PROBLEM STATEMENT ::
Everything from the line that contains "(310, 369) = (558, 360): white" through the last line of the listing must be copied exactly, with both of those lines included and no others.

EXTRACTED RECORDS section start

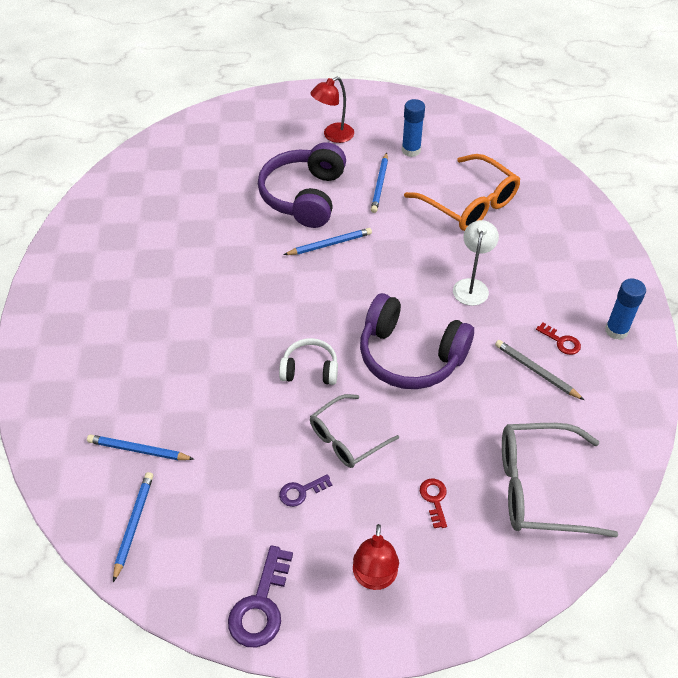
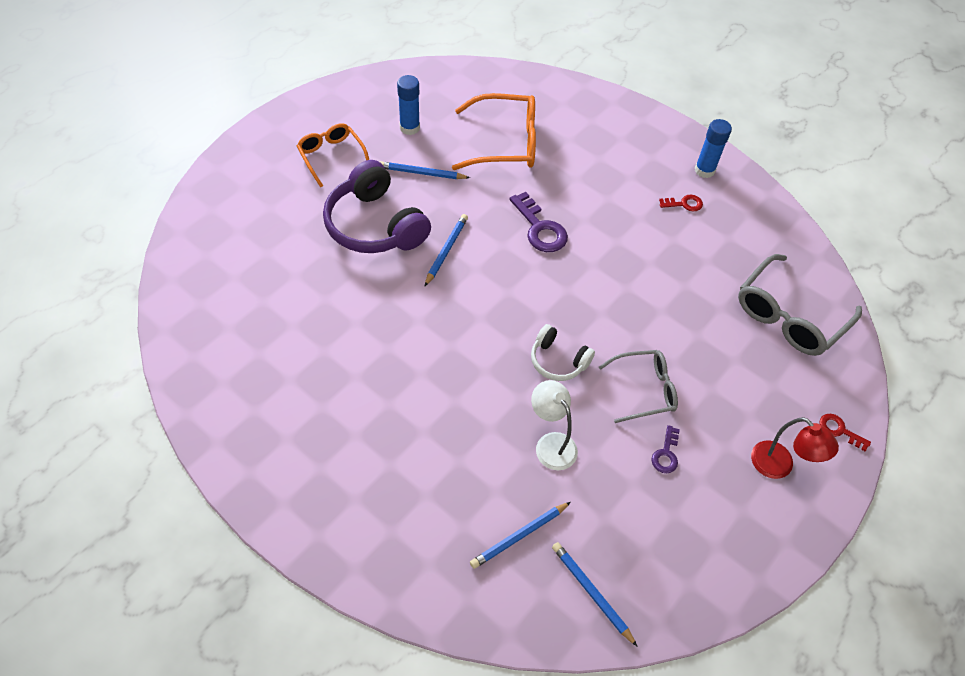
camera: 50 degrees left, 5 degrees up
(261, 605) = (742, 555): purple key -> purple key (540, 228)
(310, 369) = (558, 360): white headphones -> white headphones turned 105 degrees counterclockwise
(333, 136) = (331, 156): red lamp -> orange glasses
(346, 439) = (645, 389): grey glasses -> grey glasses turned 105 degrees counterclockwise
(380, 184) = (422, 173): blue pencil -> blue pencil turned 135 degrees clockwise
(410, 356) = (609, 292): purple headphones -> none
(434, 499) = (746, 380): red key -> red key (839, 430)
(472, 286) = (584, 207): white lamp -> white lamp (551, 443)
(536, 371) = (695, 237): grey pencil -> none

EXTRACTED RECORDS section end

EXERCISE SOLUTION ::
(310, 369) = (558, 360): white headphones -> white headphones turned 105 degrees counterclockwise
(333, 136) = (331, 156): red lamp -> orange glasses
(346, 439) = (645, 389): grey glasses -> grey glasses turned 105 degrees counterclockwise
(380, 184) = (422, 173): blue pencil -> blue pencil turned 135 degrees clockwise
(410, 356) = (609, 292): purple headphones -> none
(434, 499) = (746, 380): red key -> red key (839, 430)
(472, 286) = (584, 207): white lamp -> white lamp (551, 443)
(536, 371) = (695, 237): grey pencil -> none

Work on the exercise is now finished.